━━ Provided information

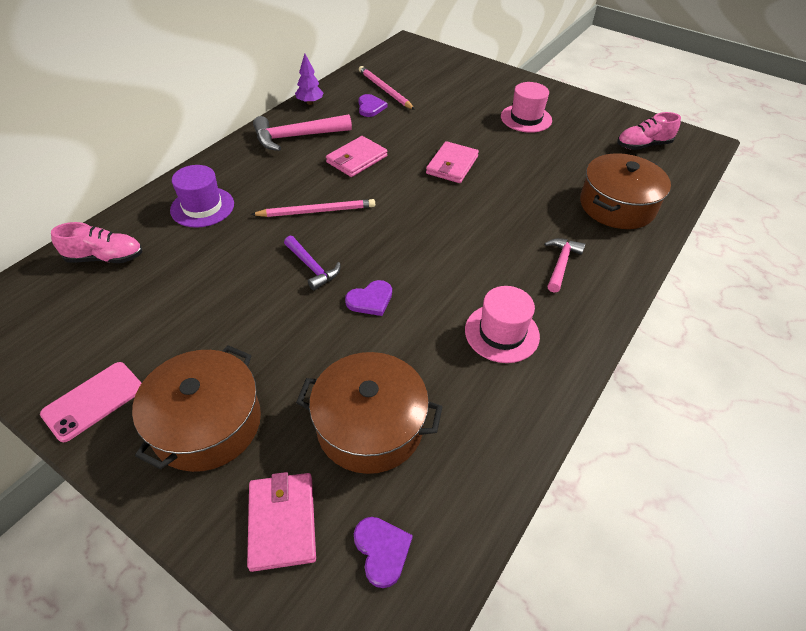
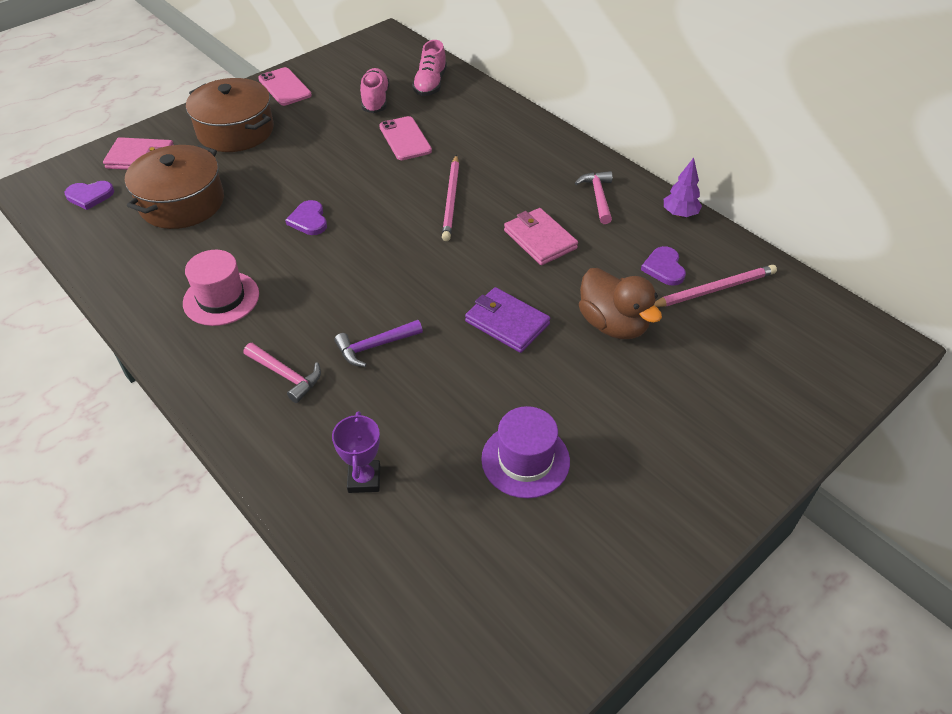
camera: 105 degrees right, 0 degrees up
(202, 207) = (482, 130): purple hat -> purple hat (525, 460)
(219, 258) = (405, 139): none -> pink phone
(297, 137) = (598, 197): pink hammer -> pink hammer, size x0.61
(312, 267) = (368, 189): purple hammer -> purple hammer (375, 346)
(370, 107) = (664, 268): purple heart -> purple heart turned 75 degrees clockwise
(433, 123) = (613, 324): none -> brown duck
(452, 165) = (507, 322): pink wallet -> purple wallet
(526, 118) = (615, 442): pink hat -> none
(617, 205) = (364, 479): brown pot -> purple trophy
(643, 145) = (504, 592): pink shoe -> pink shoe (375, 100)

━━━━
━━ Provided information

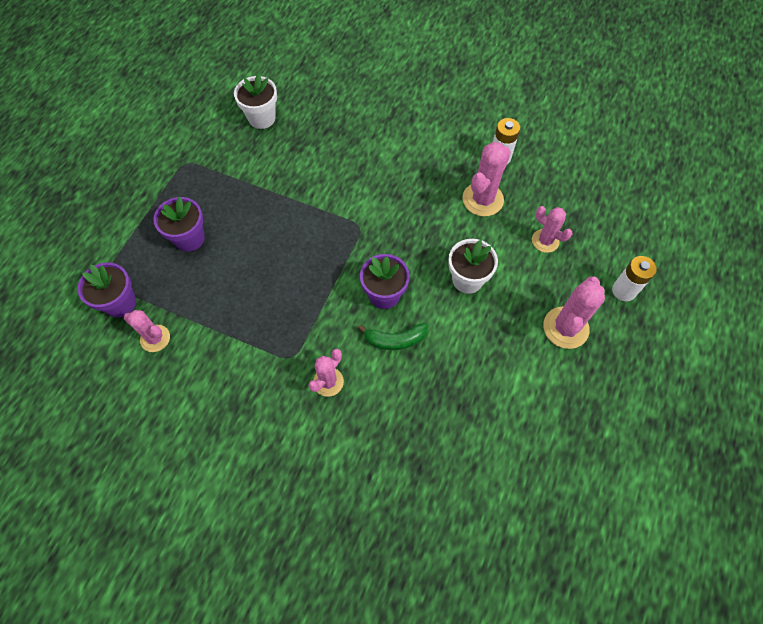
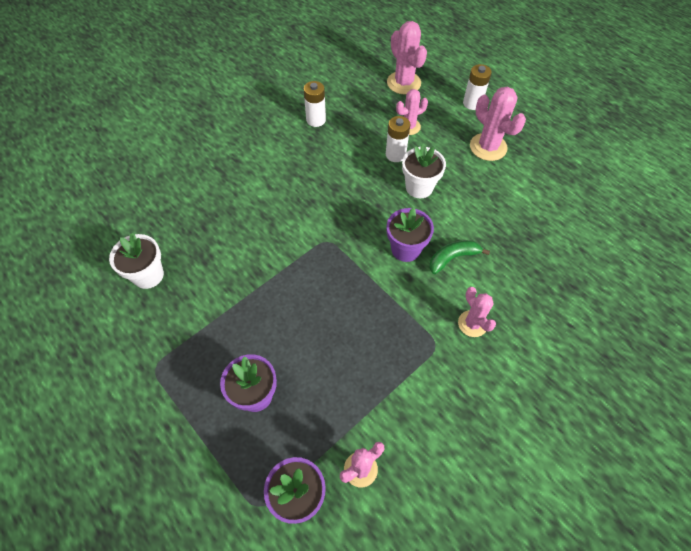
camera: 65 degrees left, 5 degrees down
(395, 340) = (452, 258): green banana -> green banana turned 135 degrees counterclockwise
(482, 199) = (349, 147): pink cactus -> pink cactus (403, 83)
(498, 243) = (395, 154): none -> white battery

━━━━
━━ Provided information

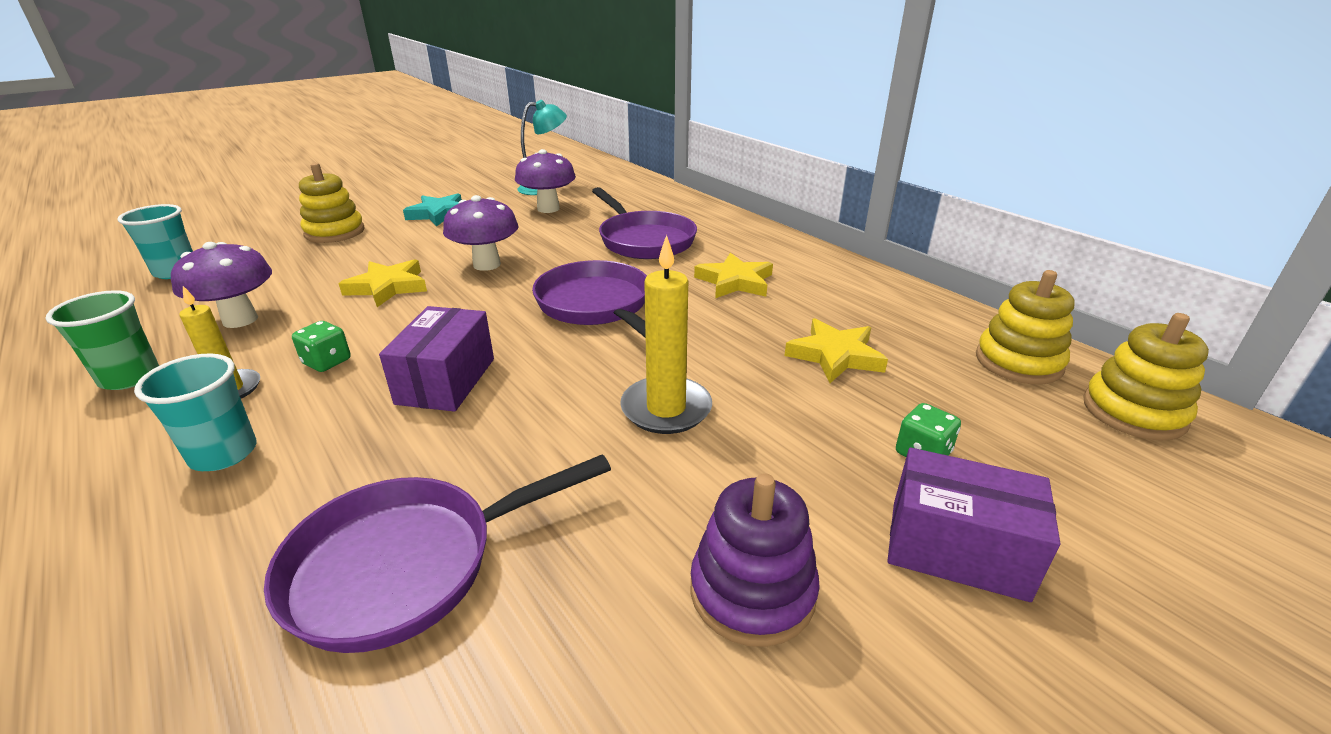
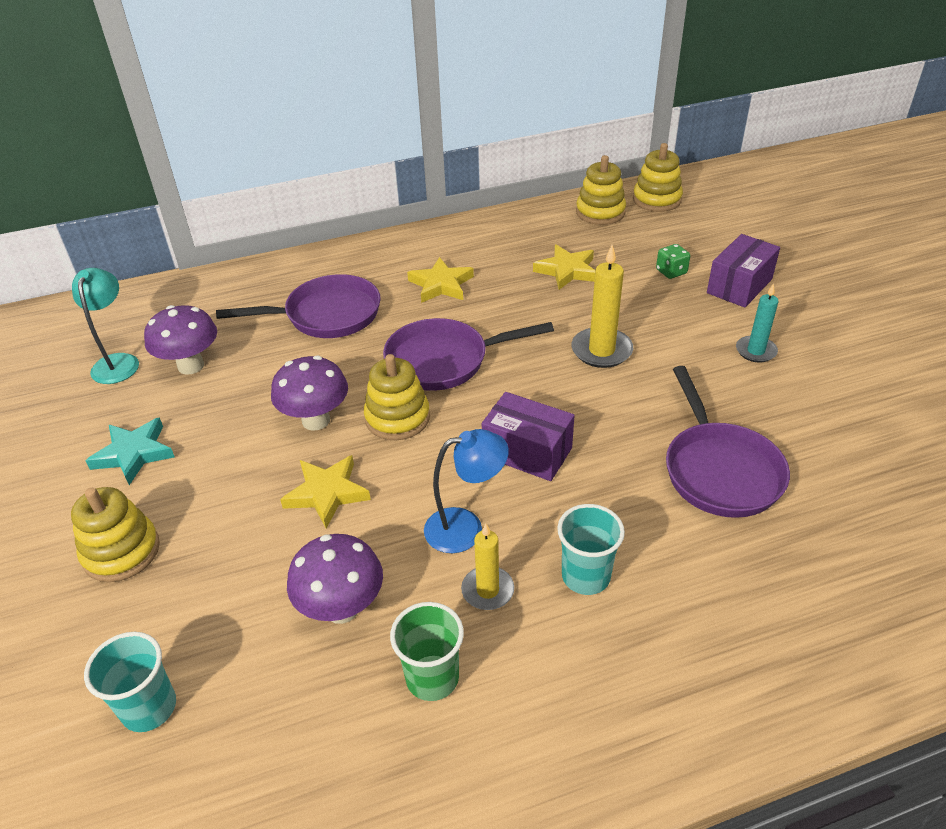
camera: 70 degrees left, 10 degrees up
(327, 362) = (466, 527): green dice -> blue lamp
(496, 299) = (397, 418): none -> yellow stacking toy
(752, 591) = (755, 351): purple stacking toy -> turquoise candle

━━━━

▶ What this task involves:
Using the entries above, repeat only the lines from the one containing "(395, 340) = (452, 258): green" through the one containing "(498, 243) = (395, 154): none", end lines included.

▶ Written solution:
(395, 340) = (452, 258): green banana -> green banana turned 135 degrees counterclockwise
(482, 199) = (349, 147): pink cactus -> pink cactus (403, 83)
(498, 243) = (395, 154): none -> white battery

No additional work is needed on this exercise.